**Your task**
In the records that come next, find every line with "black". Return those lines.

[Data for review Boundary: Start]

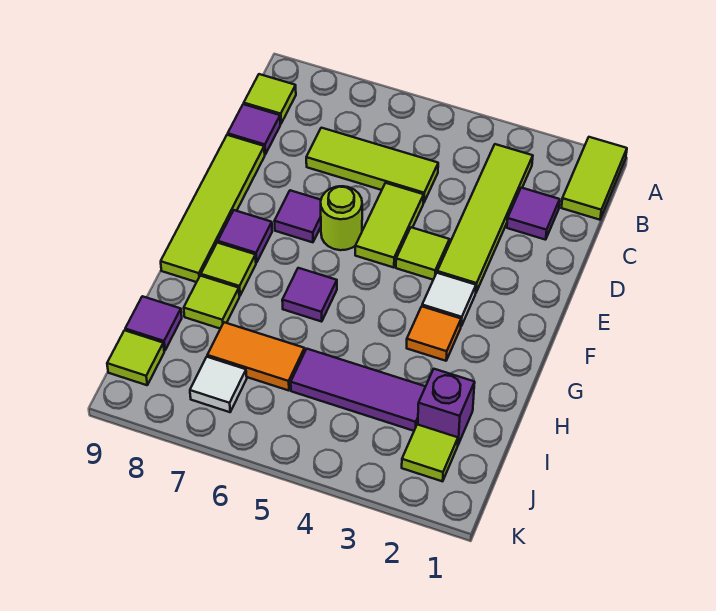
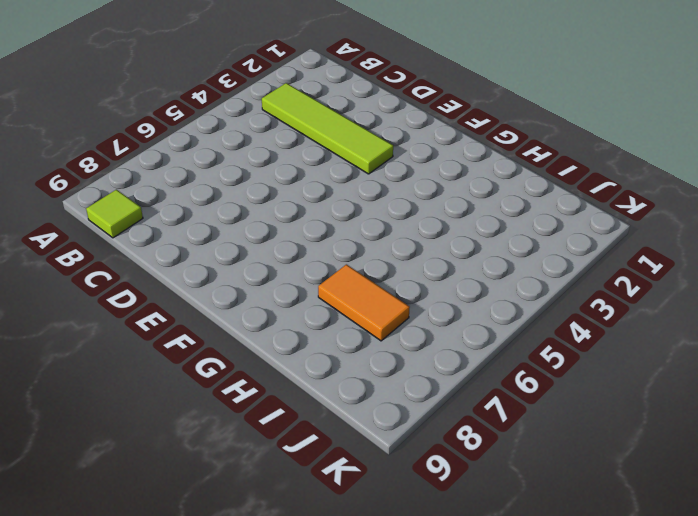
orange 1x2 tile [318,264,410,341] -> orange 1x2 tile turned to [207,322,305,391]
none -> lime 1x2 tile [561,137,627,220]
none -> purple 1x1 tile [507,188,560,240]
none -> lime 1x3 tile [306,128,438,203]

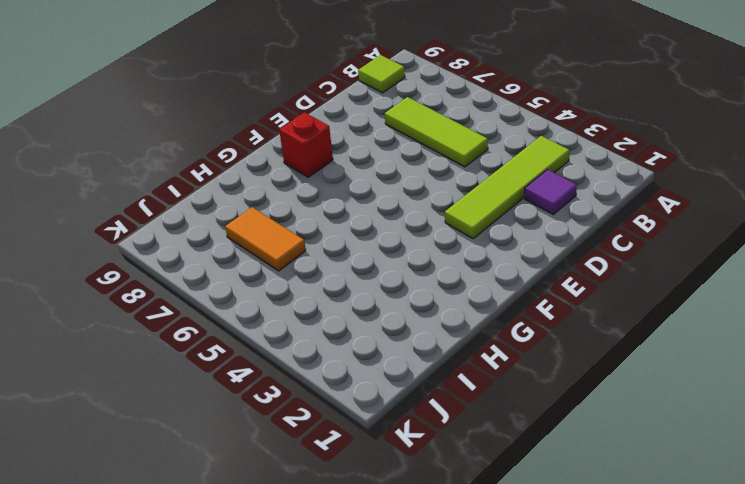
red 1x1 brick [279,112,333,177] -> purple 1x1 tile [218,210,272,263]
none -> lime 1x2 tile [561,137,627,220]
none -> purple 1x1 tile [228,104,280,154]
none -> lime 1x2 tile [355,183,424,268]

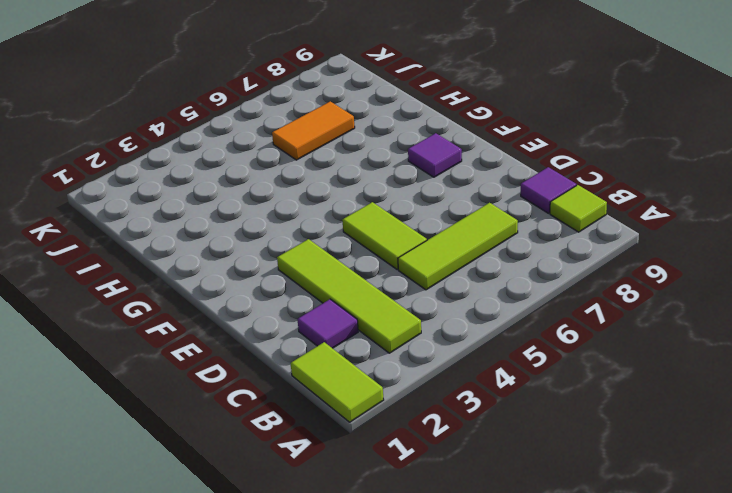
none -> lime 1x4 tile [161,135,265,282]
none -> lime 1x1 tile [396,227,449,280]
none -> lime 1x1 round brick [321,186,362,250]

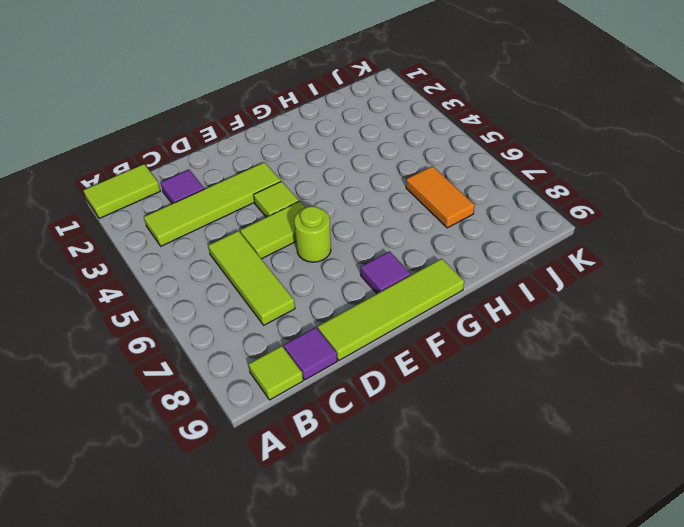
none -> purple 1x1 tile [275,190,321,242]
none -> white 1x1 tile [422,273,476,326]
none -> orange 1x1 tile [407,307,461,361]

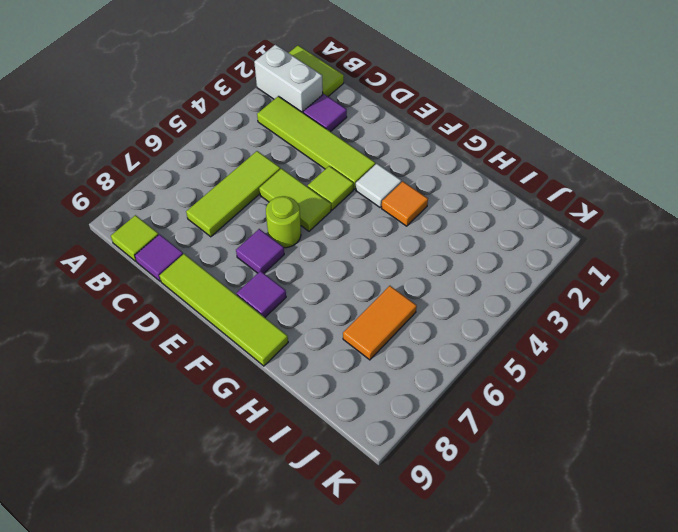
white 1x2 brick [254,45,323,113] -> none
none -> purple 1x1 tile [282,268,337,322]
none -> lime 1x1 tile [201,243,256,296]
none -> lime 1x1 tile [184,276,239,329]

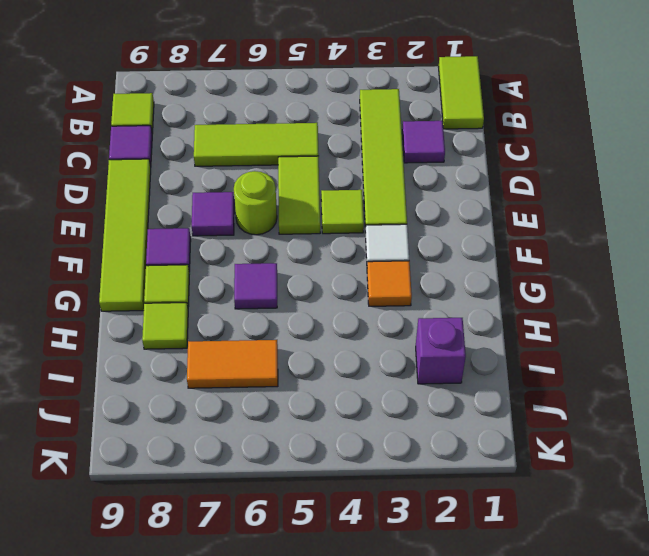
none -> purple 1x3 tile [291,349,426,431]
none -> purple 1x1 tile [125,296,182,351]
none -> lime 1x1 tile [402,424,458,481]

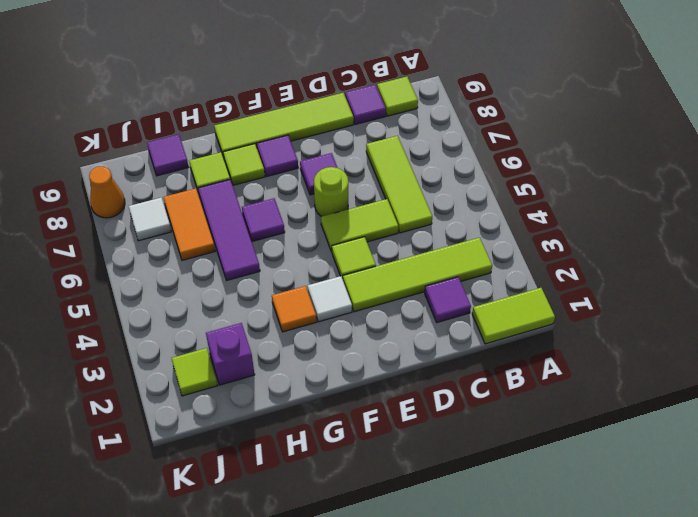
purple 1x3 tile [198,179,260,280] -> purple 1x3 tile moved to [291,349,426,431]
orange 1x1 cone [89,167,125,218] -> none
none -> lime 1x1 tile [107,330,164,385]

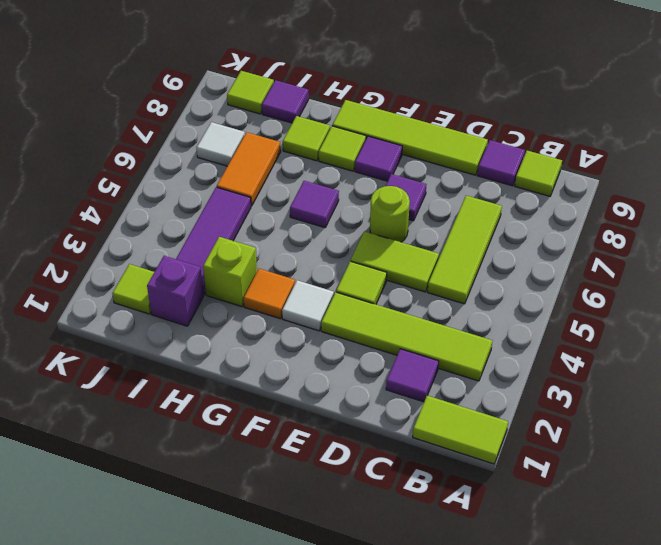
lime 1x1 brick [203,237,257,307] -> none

[Data for review Boundary: End]
[Data for review Boundary: Start]

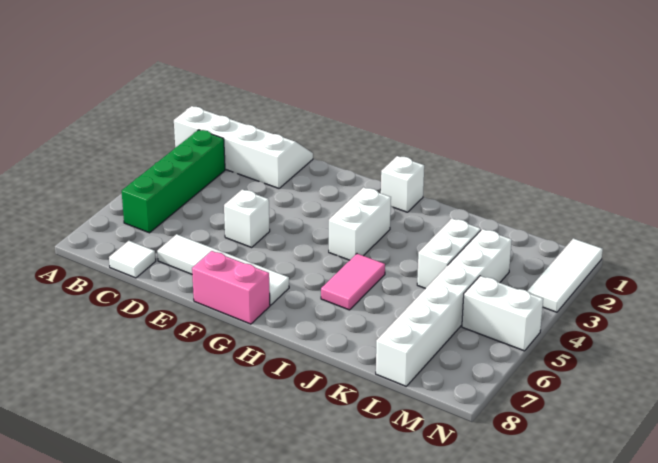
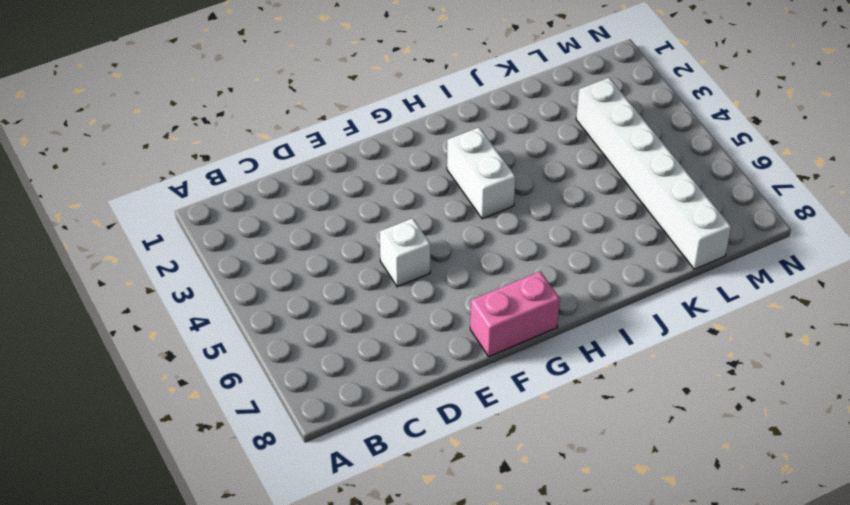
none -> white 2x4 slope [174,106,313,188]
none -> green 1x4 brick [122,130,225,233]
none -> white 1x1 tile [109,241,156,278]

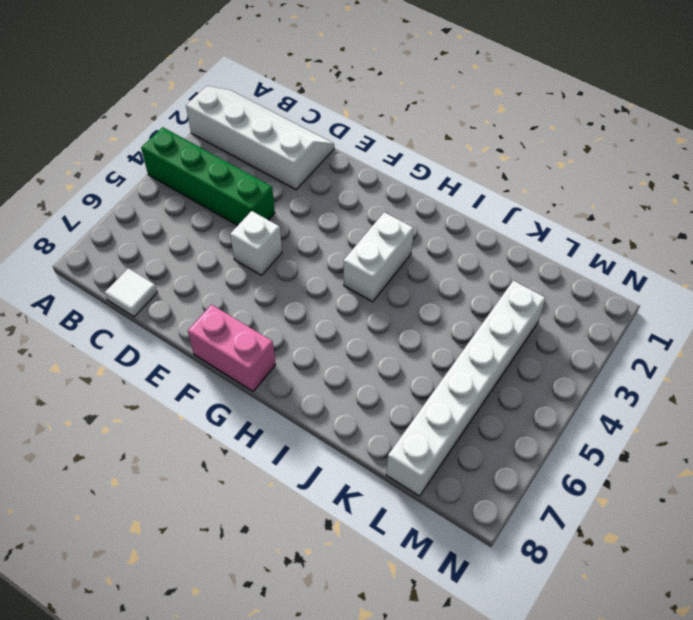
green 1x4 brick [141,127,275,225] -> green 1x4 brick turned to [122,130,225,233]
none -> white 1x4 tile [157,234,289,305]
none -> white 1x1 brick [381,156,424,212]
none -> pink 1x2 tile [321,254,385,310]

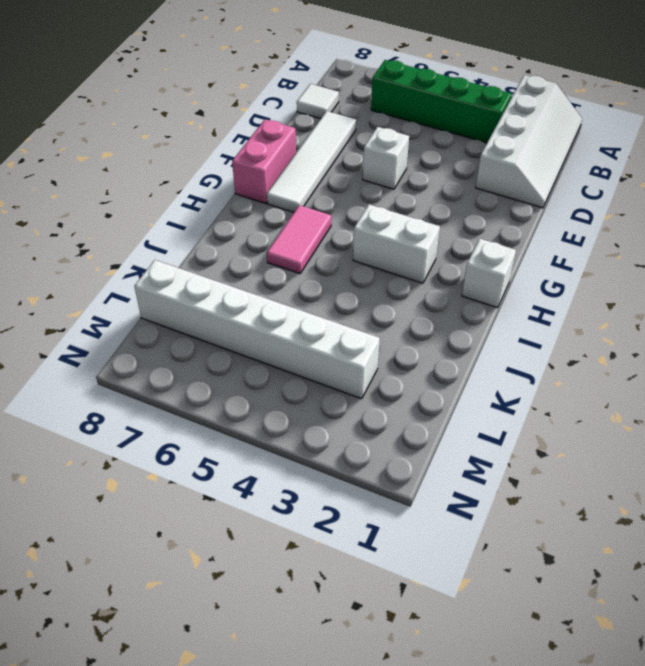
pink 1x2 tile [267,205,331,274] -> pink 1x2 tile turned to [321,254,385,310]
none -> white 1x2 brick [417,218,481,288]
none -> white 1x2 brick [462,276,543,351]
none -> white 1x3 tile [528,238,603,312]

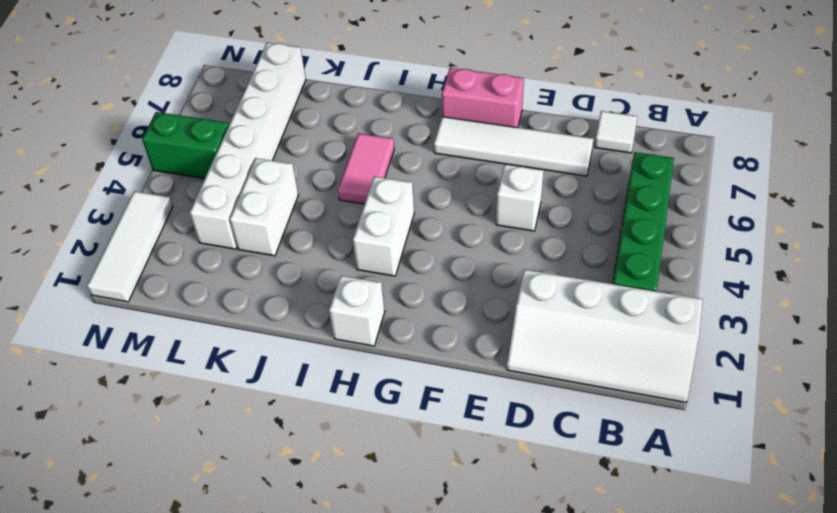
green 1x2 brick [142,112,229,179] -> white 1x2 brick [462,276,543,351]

[Data for review Boundary: End]
[Data for review Boundary: Start]

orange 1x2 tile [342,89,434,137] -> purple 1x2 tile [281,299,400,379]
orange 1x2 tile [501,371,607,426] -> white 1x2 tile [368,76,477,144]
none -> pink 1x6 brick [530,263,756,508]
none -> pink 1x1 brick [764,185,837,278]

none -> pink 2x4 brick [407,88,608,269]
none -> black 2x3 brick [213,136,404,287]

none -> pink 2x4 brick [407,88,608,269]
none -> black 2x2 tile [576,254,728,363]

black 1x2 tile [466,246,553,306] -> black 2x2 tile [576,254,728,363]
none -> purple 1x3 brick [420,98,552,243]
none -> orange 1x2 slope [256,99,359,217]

[Data for review Boundary: End]

**Written response**
none -> black 2x3 brick [213,136,404,287]
none -> black 2x2 tile [576,254,728,363]
black 1x2 tile [466,246,553,306] -> black 2x2 tile [576,254,728,363]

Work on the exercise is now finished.